Top of Entries supplied
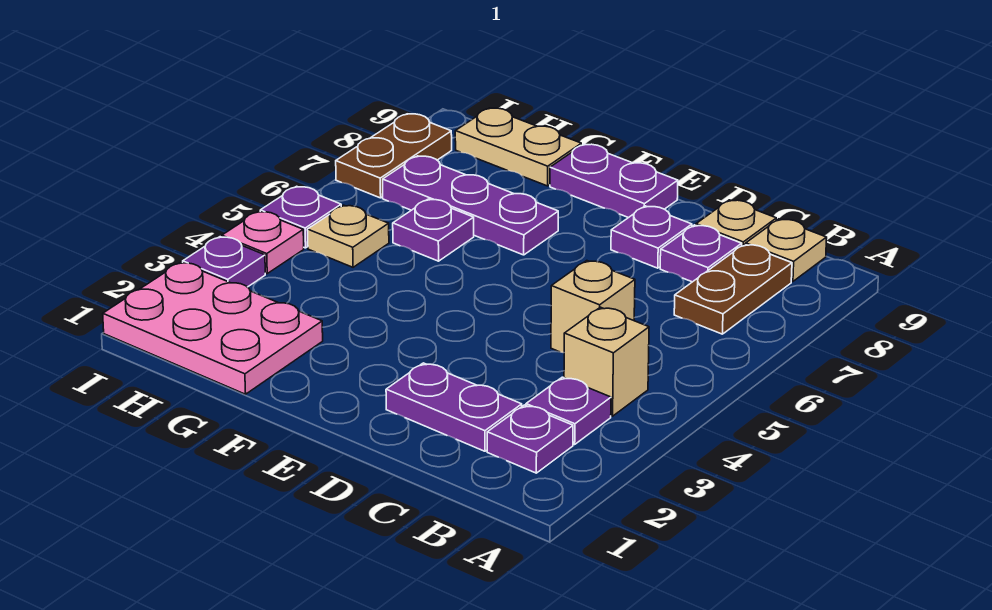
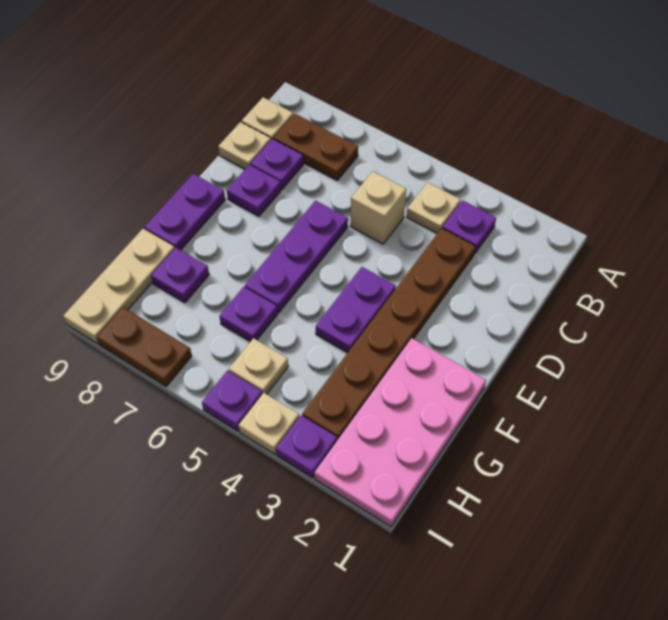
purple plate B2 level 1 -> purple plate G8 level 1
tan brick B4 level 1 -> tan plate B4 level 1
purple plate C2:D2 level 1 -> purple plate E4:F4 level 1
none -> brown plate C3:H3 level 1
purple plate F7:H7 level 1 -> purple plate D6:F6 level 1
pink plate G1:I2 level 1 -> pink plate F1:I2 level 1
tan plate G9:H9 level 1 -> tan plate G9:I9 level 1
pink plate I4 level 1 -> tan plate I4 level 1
Bottom of Entries supplied
Top of Entries supplied
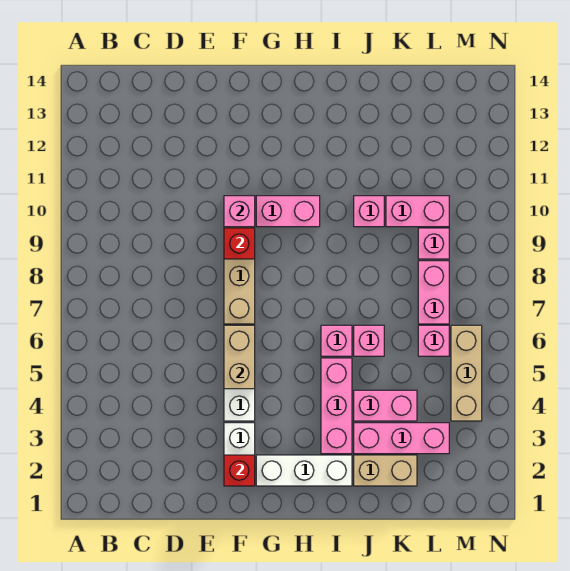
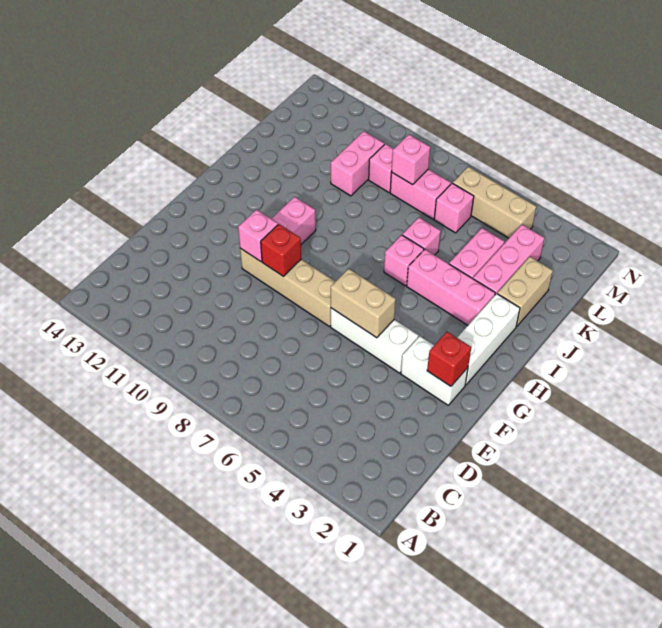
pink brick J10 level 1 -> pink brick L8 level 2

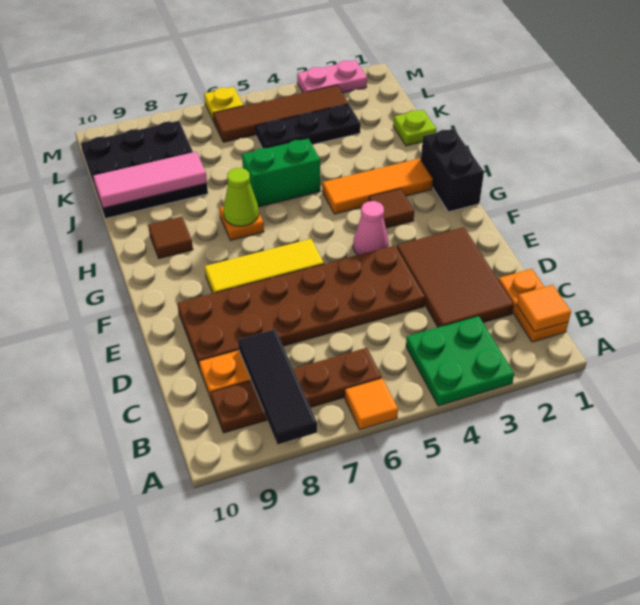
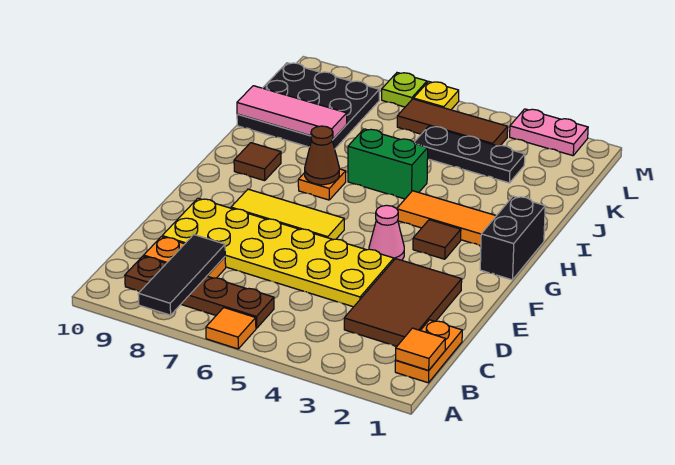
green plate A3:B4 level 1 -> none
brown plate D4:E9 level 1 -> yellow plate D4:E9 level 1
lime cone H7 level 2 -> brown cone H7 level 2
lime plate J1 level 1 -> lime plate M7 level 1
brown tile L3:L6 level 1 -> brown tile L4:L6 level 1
Bottom of Entries supplied
Top of Entries supplied
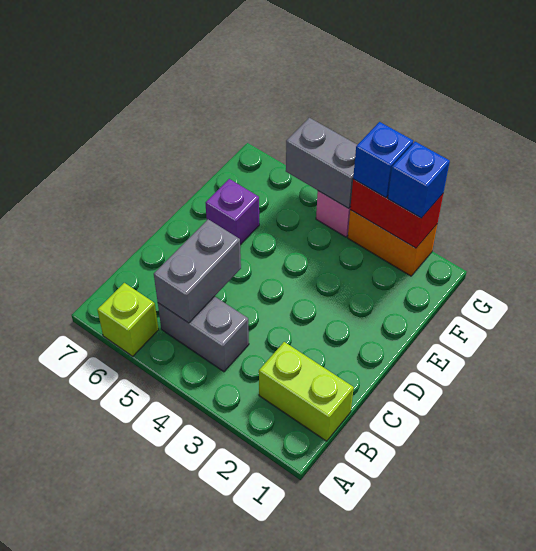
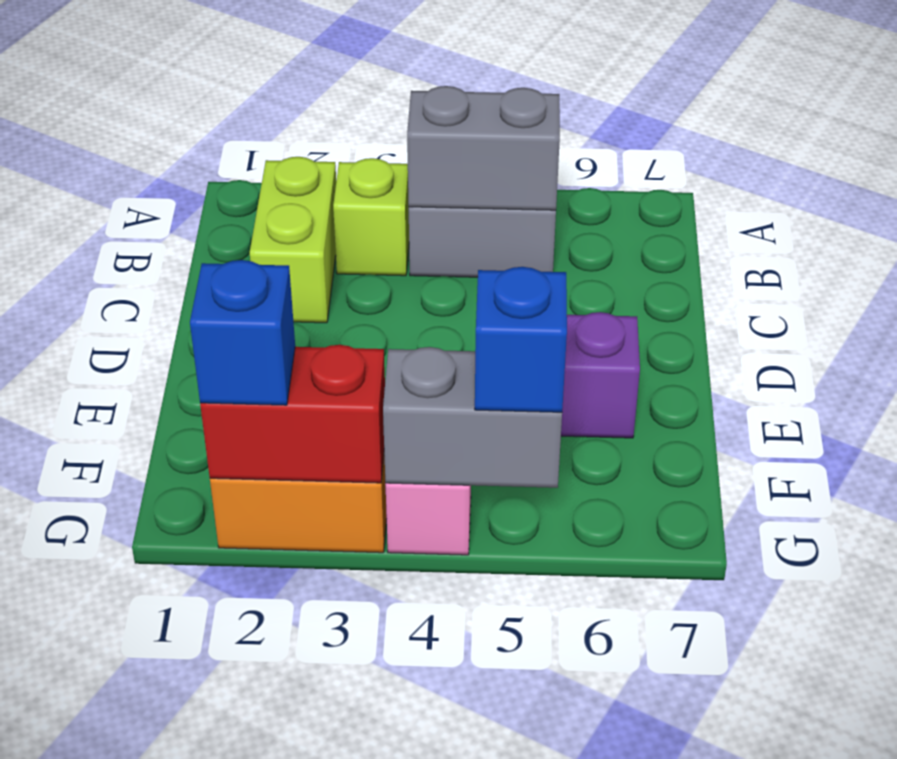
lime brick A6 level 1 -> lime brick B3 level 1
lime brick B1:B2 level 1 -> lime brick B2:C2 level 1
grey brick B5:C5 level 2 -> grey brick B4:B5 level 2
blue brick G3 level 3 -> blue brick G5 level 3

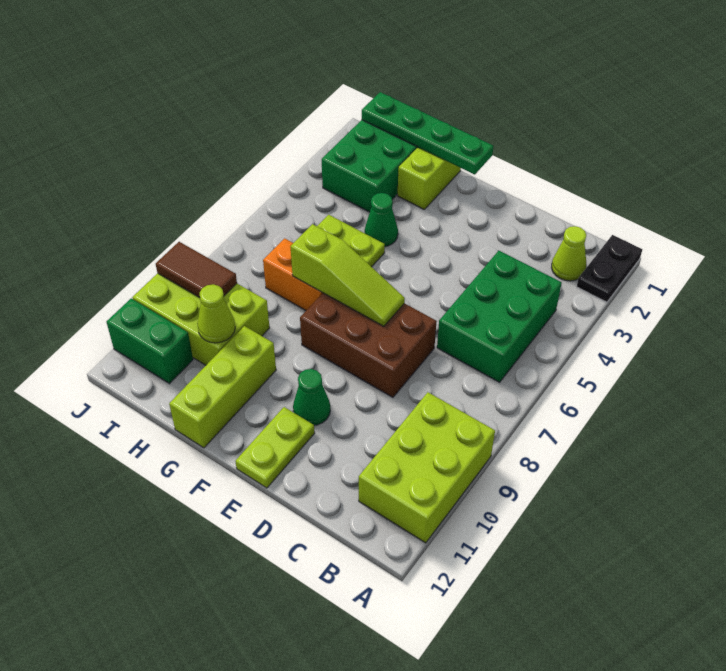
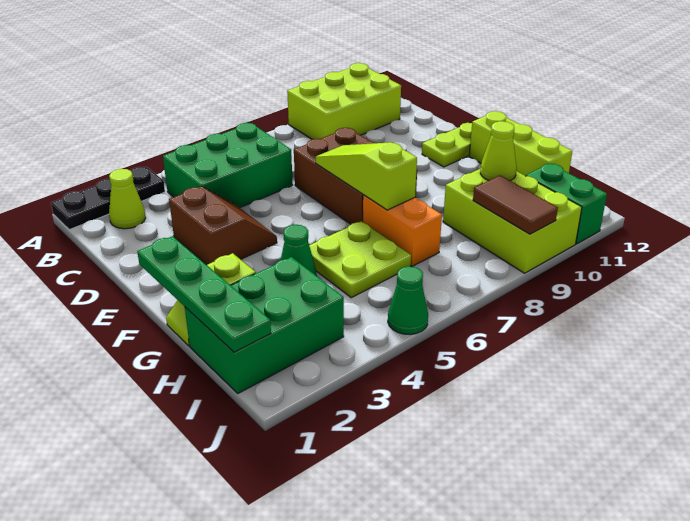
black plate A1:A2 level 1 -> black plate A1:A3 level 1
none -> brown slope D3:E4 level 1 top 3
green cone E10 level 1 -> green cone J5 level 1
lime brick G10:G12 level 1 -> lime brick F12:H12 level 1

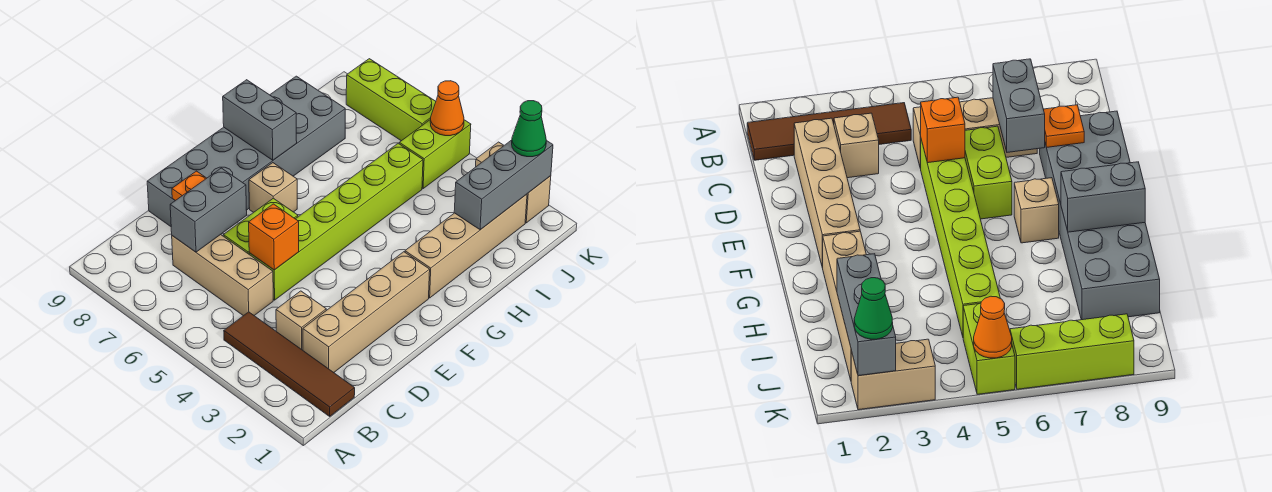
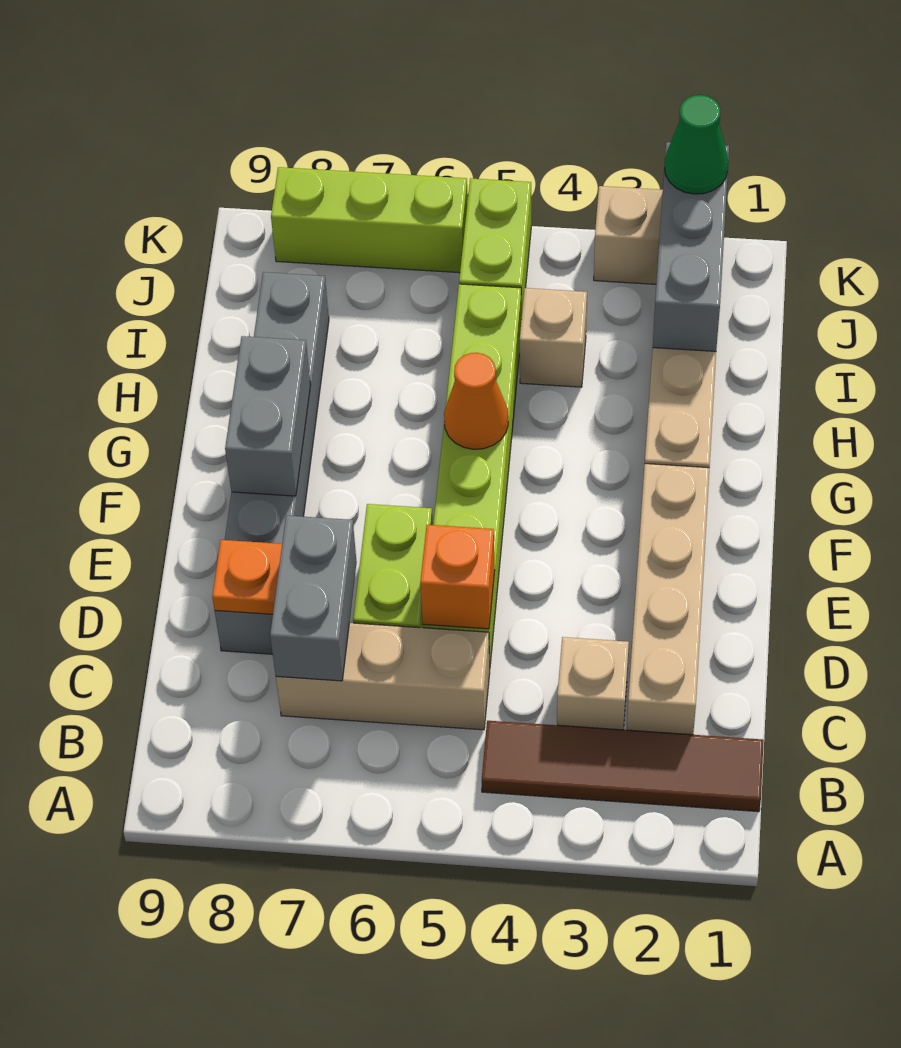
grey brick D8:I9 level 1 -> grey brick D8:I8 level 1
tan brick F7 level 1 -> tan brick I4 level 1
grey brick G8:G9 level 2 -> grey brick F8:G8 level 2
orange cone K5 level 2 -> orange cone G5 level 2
Bottom of Entries supplied
What the task requires: Look above for the line with "brown plate D4:E9" and the line with "brown tile L3:L6", and reproduce exactly those two lines plus every line between, nothing more.

Written solution:
brown plate D4:E9 level 1 -> yellow plate D4:E9 level 1
lime cone H7 level 2 -> brown cone H7 level 2
lime plate J1 level 1 -> lime plate M7 level 1
brown tile L3:L6 level 1 -> brown tile L4:L6 level 1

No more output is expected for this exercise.